- **GOAL**: Return each line below that contains the string "kern". Case counts.
──────
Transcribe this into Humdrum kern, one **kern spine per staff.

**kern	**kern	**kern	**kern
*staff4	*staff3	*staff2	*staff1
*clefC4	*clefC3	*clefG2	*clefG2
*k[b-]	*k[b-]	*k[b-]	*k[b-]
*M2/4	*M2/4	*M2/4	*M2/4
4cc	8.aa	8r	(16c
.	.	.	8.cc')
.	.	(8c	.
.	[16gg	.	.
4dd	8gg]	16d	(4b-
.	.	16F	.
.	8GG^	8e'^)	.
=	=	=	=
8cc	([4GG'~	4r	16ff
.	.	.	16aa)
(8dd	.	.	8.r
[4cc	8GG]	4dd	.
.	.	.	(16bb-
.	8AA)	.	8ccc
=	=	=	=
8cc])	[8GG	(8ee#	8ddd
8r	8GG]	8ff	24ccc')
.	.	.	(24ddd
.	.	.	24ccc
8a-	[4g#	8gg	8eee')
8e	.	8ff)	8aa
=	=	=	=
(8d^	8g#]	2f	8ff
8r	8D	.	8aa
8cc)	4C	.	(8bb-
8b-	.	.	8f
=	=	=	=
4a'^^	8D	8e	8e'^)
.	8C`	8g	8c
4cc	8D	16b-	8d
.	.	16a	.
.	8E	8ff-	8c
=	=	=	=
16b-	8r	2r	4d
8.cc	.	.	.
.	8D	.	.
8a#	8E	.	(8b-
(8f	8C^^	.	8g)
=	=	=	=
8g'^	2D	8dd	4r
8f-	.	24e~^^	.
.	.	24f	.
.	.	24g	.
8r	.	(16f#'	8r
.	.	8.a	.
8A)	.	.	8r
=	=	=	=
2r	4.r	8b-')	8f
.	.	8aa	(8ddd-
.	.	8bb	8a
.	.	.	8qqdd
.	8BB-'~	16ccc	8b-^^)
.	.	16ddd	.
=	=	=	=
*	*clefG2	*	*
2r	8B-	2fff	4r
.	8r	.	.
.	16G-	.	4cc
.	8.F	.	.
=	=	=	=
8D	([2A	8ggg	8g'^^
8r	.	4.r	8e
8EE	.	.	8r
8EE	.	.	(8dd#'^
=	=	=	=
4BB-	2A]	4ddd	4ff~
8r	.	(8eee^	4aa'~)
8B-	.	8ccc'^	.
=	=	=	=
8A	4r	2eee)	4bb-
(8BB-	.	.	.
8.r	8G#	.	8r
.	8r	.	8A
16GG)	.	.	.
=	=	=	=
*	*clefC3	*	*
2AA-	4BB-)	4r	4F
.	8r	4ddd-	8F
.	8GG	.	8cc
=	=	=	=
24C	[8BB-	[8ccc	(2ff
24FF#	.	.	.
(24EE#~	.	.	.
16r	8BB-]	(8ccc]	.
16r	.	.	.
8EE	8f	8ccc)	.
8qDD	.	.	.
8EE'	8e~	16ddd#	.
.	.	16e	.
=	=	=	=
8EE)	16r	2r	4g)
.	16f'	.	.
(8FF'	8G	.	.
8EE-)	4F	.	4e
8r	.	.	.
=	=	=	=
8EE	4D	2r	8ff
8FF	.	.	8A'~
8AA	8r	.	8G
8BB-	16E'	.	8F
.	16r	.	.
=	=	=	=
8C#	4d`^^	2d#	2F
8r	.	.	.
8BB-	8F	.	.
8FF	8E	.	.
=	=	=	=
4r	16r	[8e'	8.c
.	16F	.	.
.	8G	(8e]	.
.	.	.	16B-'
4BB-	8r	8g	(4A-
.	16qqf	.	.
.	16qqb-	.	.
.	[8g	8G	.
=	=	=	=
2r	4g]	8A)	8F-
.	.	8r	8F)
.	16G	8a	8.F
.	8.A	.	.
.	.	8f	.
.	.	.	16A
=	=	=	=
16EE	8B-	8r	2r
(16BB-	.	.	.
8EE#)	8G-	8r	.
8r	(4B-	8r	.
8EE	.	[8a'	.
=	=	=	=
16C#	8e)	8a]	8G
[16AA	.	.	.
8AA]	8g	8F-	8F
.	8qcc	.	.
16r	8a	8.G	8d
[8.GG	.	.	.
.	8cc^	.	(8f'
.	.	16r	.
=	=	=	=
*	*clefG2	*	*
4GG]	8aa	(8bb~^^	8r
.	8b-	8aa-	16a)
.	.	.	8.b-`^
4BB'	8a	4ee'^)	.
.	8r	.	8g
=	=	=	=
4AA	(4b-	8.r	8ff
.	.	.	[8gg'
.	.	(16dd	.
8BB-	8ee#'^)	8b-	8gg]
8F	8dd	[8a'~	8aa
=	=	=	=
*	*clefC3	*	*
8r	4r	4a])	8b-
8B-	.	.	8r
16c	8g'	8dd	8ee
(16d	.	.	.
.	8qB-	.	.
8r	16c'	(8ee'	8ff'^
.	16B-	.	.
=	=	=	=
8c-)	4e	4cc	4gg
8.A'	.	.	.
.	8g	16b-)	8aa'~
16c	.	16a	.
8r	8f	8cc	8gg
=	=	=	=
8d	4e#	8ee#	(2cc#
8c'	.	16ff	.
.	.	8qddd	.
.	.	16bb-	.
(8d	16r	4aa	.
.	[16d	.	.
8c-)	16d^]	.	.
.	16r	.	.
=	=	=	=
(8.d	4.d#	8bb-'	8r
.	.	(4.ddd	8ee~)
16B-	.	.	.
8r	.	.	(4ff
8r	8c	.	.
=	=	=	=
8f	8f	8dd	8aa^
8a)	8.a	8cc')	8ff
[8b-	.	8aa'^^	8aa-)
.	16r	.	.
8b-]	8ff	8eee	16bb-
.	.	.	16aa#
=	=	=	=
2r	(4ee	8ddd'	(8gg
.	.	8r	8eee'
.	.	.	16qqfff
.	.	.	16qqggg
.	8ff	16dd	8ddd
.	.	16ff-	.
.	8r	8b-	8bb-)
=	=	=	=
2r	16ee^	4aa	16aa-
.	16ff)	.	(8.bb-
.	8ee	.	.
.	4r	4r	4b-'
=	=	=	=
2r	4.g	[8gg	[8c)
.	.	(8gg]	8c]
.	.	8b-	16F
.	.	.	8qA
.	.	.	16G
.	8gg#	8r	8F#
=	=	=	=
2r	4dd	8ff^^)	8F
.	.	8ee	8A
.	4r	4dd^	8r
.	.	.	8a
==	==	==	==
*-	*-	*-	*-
──────
- **OUTPUT FOR THIS EXERCISE**:
Transcribe this into Humdrum kern, one **kern spine per staff.
**kern	**kern	**kern	**kern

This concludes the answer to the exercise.